* **The data**:
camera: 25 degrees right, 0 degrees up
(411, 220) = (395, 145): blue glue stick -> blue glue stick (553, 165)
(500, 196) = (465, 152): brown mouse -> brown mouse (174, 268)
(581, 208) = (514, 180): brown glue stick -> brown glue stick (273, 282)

* **Work to complete**:
With the line that contains "(411, 220) = (395, 145): blue" as the starting point, output each line exactly through the end of the listing above.

* **Solution to this exercise**:
(411, 220) = (395, 145): blue glue stick -> blue glue stick (553, 165)
(500, 196) = (465, 152): brown mouse -> brown mouse (174, 268)
(581, 208) = (514, 180): brown glue stick -> brown glue stick (273, 282)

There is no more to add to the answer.